**What you have to do**
Type again, exactly, the lines below from the start through the line that includes "SONAR pin ECHO: D4 -> D12".

*** Opening of Extracted entries ***

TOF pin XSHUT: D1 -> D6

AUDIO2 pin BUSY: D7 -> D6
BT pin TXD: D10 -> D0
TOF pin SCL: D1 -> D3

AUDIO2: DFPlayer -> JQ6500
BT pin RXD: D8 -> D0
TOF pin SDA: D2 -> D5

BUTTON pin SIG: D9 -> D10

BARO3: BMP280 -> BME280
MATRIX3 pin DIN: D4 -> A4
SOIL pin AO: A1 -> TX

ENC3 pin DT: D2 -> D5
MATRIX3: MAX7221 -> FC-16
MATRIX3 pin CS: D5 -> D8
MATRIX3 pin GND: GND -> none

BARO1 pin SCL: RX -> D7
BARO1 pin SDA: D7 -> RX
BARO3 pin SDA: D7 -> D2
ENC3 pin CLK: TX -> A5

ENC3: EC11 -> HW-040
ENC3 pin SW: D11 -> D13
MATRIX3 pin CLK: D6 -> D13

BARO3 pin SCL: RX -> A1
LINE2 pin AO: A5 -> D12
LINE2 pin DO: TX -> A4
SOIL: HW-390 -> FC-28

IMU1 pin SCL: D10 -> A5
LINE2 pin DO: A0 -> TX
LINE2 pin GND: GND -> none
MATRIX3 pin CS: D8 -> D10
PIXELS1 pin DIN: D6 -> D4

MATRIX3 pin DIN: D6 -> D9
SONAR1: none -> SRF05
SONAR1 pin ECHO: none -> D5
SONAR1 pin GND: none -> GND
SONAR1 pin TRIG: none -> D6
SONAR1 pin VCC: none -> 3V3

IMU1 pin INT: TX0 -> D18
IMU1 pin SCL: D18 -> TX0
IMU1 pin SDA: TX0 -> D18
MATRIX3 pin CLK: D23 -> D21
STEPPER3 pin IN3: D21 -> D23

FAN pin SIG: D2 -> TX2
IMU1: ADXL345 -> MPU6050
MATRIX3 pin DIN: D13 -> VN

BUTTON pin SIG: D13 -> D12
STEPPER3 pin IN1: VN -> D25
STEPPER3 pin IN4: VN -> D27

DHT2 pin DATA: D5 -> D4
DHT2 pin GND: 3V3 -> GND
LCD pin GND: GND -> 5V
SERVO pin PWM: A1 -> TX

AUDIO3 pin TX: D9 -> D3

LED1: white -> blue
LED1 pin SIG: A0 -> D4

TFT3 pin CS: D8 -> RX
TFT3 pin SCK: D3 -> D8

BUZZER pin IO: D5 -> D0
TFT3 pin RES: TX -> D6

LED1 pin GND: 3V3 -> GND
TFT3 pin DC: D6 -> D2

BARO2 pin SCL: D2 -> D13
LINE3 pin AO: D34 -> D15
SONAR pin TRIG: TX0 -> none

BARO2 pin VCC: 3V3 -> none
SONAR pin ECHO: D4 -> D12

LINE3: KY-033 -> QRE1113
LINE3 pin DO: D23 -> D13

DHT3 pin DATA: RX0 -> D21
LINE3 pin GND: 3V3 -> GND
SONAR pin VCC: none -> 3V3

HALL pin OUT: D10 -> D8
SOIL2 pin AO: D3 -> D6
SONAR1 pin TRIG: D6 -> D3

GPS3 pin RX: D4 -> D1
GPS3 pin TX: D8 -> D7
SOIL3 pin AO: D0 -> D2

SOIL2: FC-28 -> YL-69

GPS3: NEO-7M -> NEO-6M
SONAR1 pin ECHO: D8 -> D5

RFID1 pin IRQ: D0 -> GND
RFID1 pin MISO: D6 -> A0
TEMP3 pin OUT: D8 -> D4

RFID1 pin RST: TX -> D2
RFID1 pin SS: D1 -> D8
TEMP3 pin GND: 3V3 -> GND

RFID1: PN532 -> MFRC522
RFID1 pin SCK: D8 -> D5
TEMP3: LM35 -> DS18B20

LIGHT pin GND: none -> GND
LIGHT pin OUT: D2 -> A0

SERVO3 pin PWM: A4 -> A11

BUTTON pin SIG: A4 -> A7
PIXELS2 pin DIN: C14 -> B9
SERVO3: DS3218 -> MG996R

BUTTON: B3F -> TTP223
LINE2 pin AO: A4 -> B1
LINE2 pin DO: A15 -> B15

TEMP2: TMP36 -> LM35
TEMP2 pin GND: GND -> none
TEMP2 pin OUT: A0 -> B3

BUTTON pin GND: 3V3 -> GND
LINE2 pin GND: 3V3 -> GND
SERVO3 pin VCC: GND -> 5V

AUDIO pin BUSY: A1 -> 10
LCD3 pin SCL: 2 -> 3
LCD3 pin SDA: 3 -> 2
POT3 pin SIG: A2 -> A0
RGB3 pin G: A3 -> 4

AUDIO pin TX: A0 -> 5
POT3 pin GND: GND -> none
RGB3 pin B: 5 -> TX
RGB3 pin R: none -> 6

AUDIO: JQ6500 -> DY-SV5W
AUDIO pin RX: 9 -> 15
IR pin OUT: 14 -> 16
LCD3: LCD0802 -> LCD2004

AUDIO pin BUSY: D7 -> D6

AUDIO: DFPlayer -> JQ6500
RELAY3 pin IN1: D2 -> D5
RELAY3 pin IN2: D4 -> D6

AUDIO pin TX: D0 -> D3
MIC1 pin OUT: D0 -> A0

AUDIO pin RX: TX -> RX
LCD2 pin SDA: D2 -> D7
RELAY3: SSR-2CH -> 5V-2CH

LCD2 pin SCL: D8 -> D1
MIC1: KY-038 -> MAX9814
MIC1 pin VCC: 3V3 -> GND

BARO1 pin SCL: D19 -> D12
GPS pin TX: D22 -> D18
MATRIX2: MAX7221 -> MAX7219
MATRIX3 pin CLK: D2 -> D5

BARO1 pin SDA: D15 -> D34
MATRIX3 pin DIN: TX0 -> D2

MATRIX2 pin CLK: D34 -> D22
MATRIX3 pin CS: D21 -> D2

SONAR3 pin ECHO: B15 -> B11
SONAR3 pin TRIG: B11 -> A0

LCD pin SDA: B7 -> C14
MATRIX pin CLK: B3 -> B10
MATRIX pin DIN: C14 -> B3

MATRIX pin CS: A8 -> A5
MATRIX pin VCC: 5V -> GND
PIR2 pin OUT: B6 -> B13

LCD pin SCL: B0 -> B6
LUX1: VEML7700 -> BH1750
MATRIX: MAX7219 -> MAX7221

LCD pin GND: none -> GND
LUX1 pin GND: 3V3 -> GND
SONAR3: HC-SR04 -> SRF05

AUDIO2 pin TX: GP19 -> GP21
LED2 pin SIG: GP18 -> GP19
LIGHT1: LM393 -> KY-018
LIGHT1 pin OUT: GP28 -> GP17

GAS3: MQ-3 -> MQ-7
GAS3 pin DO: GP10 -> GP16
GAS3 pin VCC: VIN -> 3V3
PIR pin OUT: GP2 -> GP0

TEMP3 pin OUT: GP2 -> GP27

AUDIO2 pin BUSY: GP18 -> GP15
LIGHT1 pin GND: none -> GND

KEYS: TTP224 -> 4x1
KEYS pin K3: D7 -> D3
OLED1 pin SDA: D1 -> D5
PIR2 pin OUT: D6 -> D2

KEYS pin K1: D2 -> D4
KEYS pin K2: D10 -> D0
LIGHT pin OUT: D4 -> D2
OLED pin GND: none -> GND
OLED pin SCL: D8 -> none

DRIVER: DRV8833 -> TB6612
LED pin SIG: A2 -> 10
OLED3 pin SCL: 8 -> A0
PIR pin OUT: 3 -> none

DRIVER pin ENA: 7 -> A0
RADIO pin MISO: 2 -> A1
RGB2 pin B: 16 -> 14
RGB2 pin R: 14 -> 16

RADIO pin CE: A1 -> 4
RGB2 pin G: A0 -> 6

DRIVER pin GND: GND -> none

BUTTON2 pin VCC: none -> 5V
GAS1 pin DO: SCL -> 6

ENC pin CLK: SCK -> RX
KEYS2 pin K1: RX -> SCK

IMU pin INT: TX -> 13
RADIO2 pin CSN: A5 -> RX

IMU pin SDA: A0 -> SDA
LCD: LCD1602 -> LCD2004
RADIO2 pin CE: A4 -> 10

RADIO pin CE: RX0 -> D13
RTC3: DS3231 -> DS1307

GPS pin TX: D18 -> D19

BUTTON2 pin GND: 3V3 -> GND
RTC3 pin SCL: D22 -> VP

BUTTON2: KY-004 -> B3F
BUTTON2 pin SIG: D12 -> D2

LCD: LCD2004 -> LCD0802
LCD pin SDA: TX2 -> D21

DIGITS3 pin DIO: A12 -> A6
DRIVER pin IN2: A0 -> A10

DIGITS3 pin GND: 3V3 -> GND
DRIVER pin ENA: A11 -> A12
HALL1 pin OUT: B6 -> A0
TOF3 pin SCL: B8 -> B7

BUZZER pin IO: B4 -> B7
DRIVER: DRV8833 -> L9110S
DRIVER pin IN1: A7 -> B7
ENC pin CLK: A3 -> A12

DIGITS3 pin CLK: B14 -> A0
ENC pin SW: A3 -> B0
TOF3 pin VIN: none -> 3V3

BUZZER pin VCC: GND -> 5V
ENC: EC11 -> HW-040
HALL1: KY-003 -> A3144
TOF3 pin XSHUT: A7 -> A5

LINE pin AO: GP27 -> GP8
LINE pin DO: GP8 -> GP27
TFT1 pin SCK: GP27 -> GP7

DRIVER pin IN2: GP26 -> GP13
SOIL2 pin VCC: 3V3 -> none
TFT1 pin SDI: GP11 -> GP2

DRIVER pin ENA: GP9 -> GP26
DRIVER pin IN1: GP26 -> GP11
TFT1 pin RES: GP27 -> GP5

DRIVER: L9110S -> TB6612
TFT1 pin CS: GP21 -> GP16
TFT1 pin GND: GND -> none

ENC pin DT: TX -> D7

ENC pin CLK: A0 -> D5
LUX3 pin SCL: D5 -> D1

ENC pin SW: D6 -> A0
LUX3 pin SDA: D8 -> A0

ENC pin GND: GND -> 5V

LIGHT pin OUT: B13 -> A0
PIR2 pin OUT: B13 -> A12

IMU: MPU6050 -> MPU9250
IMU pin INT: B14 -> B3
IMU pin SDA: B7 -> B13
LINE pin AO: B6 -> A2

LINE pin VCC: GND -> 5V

*** Close of Extracted entries ***

**Written solution**
TOF pin XSHUT: D1 -> D6

AUDIO2 pin BUSY: D7 -> D6
BT pin TXD: D10 -> D0
TOF pin SCL: D1 -> D3

AUDIO2: DFPlayer -> JQ6500
BT pin RXD: D8 -> D0
TOF pin SDA: D2 -> D5

BUTTON pin SIG: D9 -> D10

BARO3: BMP280 -> BME280
MATRIX3 pin DIN: D4 -> A4
SOIL pin AO: A1 -> TX

ENC3 pin DT: D2 -> D5
MATRIX3: MAX7221 -> FC-16
MATRIX3 pin CS: D5 -> D8
MATRIX3 pin GND: GND -> none

BARO1 pin SCL: RX -> D7
BARO1 pin SDA: D7 -> RX
BARO3 pin SDA: D7 -> D2
ENC3 pin CLK: TX -> A5

ENC3: EC11 -> HW-040
ENC3 pin SW: D11 -> D13
MATRIX3 pin CLK: D6 -> D13

BARO3 pin SCL: RX -> A1
LINE2 pin AO: A5 -> D12
LINE2 pin DO: TX -> A4
SOIL: HW-390 -> FC-28

IMU1 pin SCL: D10 -> A5
LINE2 pin DO: A0 -> TX
LINE2 pin GND: GND -> none
MATRIX3 pin CS: D8 -> D10
PIXELS1 pin DIN: D6 -> D4

MATRIX3 pin DIN: D6 -> D9
SONAR1: none -> SRF05
SONAR1 pin ECHO: none -> D5
SONAR1 pin GND: none -> GND
SONAR1 pin TRIG: none -> D6
SONAR1 pin VCC: none -> 3V3

IMU1 pin INT: TX0 -> D18
IMU1 pin SCL: D18 -> TX0
IMU1 pin SDA: TX0 -> D18
MATRIX3 pin CLK: D23 -> D21
STEPPER3 pin IN3: D21 -> D23

FAN pin SIG: D2 -> TX2
IMU1: ADXL345 -> MPU6050
MATRIX3 pin DIN: D13 -> VN

BUTTON pin SIG: D13 -> D12
STEPPER3 pin IN1: VN -> D25
STEPPER3 pin IN4: VN -> D27

DHT2 pin DATA: D5 -> D4
DHT2 pin GND: 3V3 -> GND
LCD pin GND: GND -> 5V
SERVO pin PWM: A1 -> TX

AUDIO3 pin TX: D9 -> D3

LED1: white -> blue
LED1 pin SIG: A0 -> D4

TFT3 pin CS: D8 -> RX
TFT3 pin SCK: D3 -> D8

BUZZER pin IO: D5 -> D0
TFT3 pin RES: TX -> D6

LED1 pin GND: 3V3 -> GND
TFT3 pin DC: D6 -> D2

BARO2 pin SCL: D2 -> D13
LINE3 pin AO: D34 -> D15
SONAR pin TRIG: TX0 -> none

BARO2 pin VCC: 3V3 -> none
SONAR pin ECHO: D4 -> D12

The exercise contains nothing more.